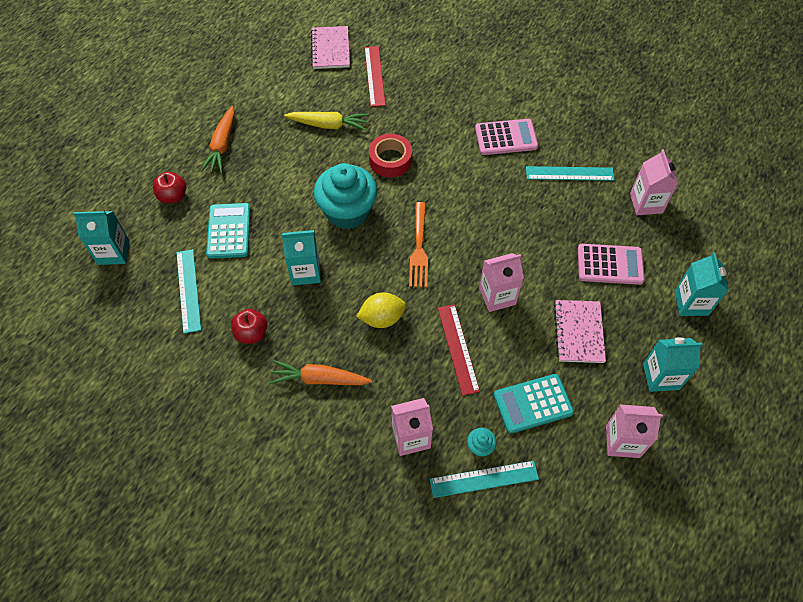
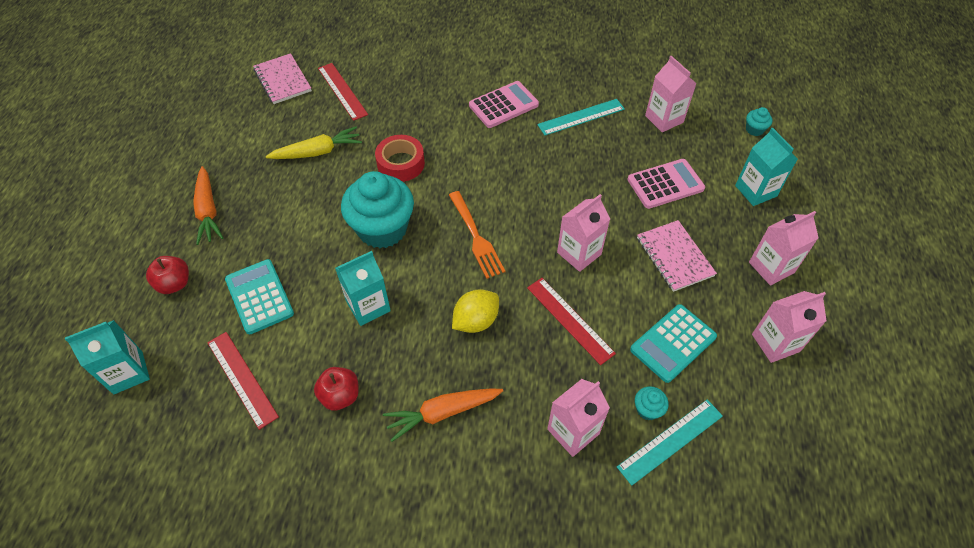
camera: 25 degrees left, 5 degrees down
turquoise ruler [176,249,201,334] -> red ruler [207,332,279,430]
turquoise carton [643,337,703,392] -> pink carton [749,211,819,286]
none -> turquoise cupcake [746,107,773,136]

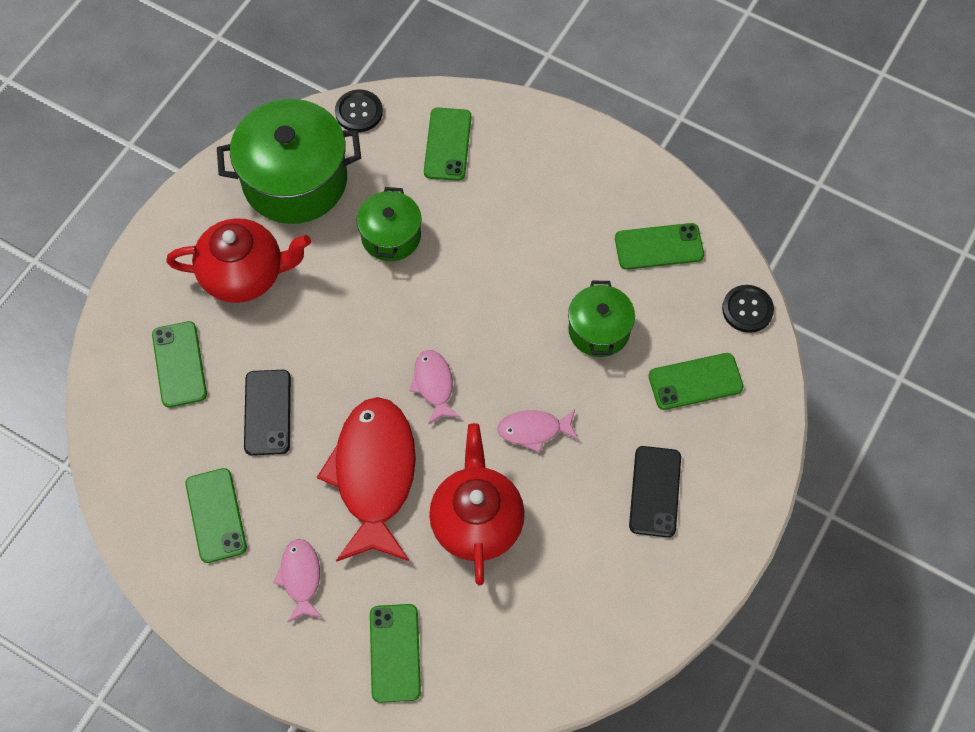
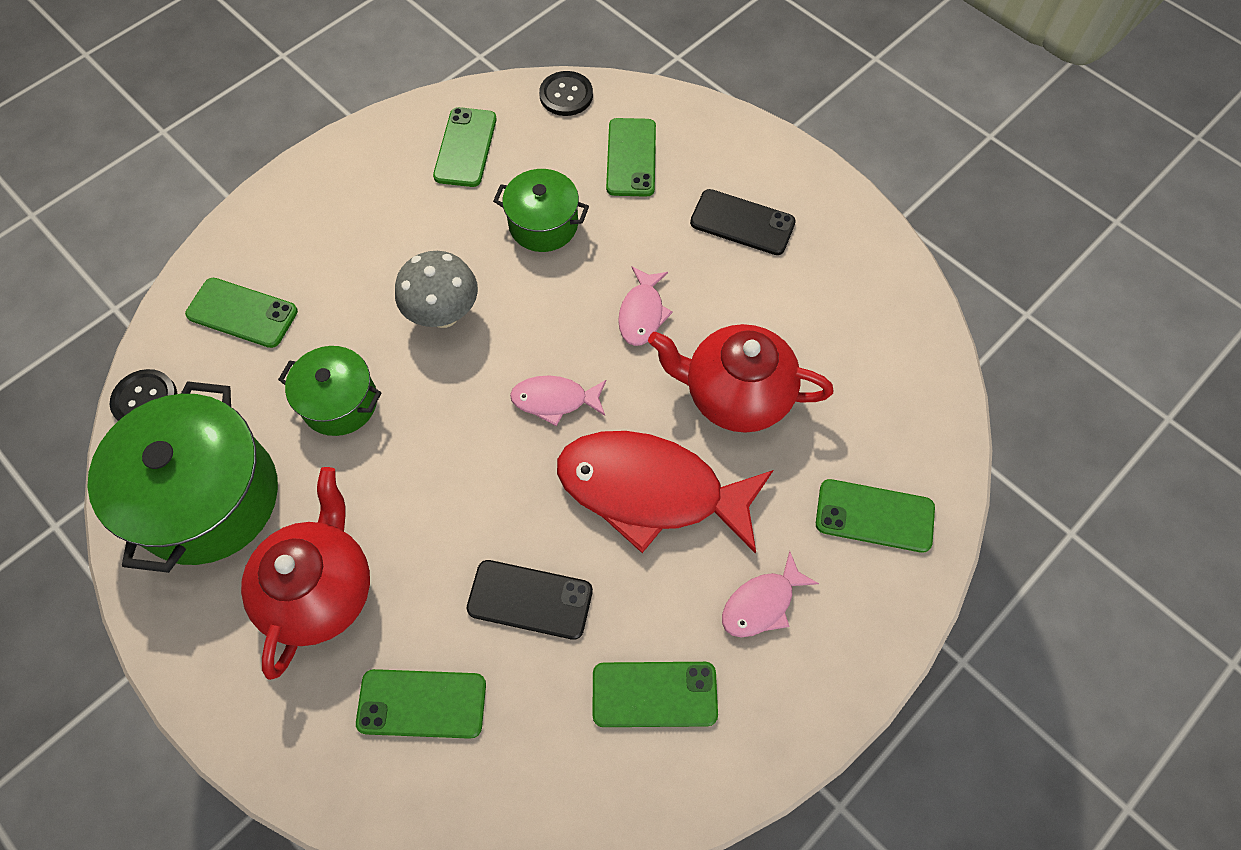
camera: 75 degrees left, 0 degrees up
pink fish [273,539,322,622] -> pink fish turned 45 degrees counterclockwise [722,551,819,637]
none -> grey mushroom [395,251,478,328]

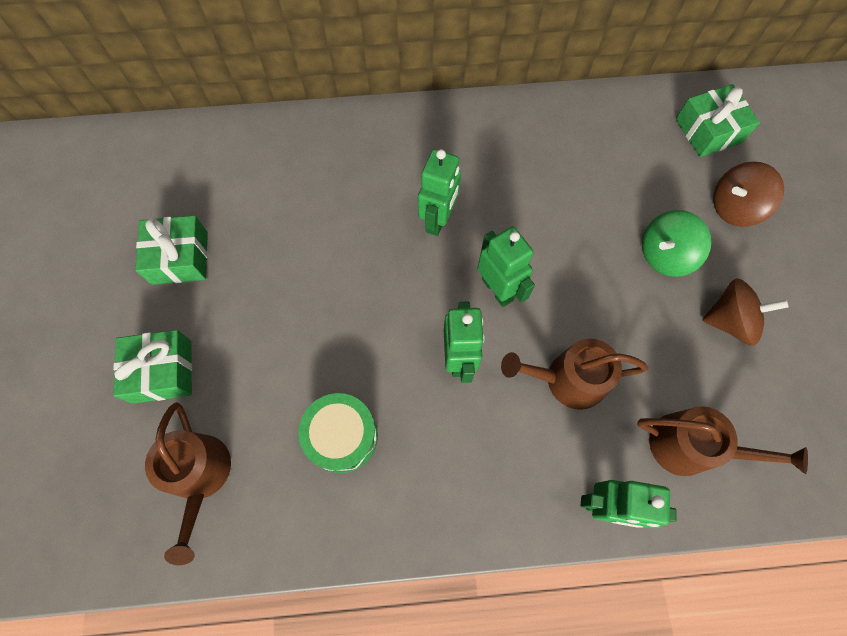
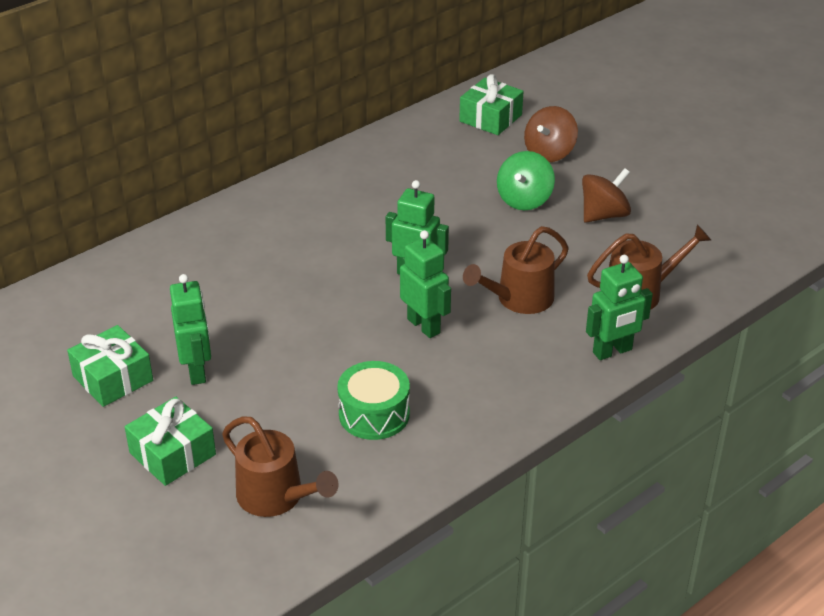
camera: 35 degrees left, 30 degrees down
green robot [418,149,461,236] -> green robot moved to [170,274,211,385]

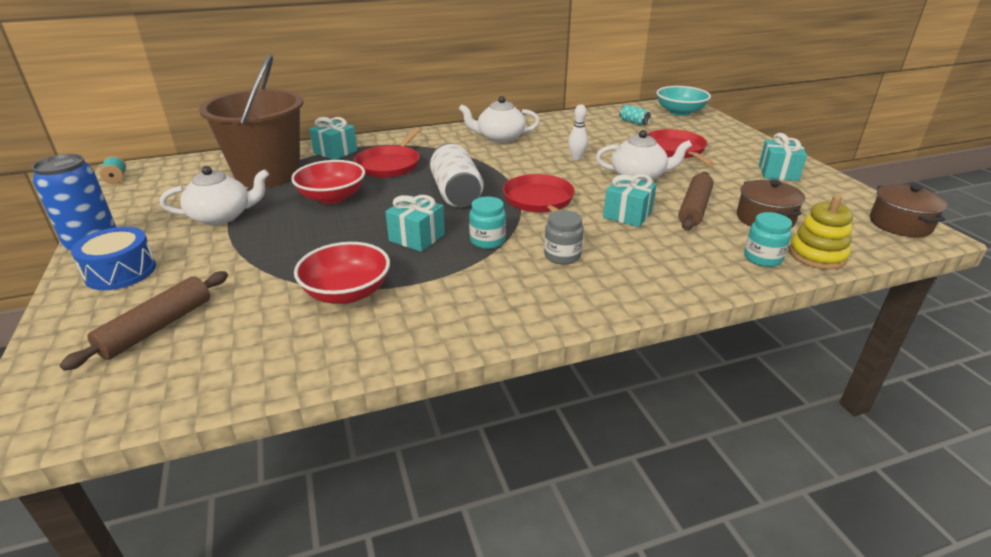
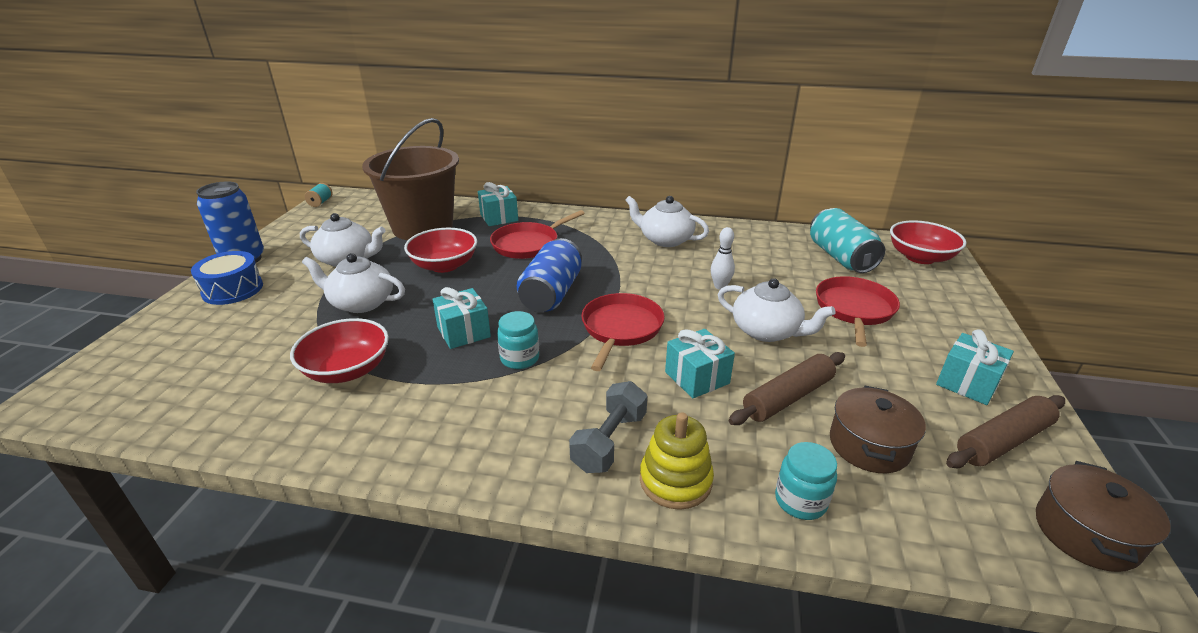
camera: 30 degrees right, 0 degrees up
brown rolling pin [60,271,228,371] -> brown rolling pin moved to [946,395,1065,468]
white can [430,143,484,207] -> blue can [517,238,582,312]
grey jar [544,210,584,265] -> none
turquoise can [619,105,651,126] -> turquoise can [810,208,885,273], size x2.10
turquoise bowl [656,86,711,116] -> red bowl [890,220,967,264]
yellow stacking toy [789,195,853,270] -> yellow stacking toy moved to [640,413,714,510]
none -> white teapot [302,253,405,313]
none -> grey dumbbell [569,381,647,473]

*Activity*.
From the line with "turquoise carton [643,337,703,392]" to the last line above, restate each line word for word, but skip the pictures.

*Reply to the exercise*.
turquoise carton [643,337,703,392] -> pink carton [749,211,819,286]
none -> turquoise cupcake [746,107,773,136]

camera: 75 degrees left, 0 degrees up
pink fish [273,539,322,622] -> pink fish turned 45 degrees counterclockwise [722,551,819,637]
none -> grey mushroom [395,251,478,328]

camera: 35 degrees left, 30 degrees down
green robot [418,149,461,236] -> green robot moved to [170,274,211,385]

camera: 30 degrees right, 0 degrees up
brown rolling pin [60,271,228,371] -> brown rolling pin moved to [946,395,1065,468]
white can [430,143,484,207] -> blue can [517,238,582,312]
grey jar [544,210,584,265] -> none
turquoise can [619,105,651,126] -> turquoise can [810,208,885,273], size x2.10
turquoise bowl [656,86,711,116] -> red bowl [890,220,967,264]
yellow stacking toy [789,195,853,270] -> yellow stacking toy moved to [640,413,714,510]
none -> white teapot [302,253,405,313]
none -> grey dumbbell [569,381,647,473]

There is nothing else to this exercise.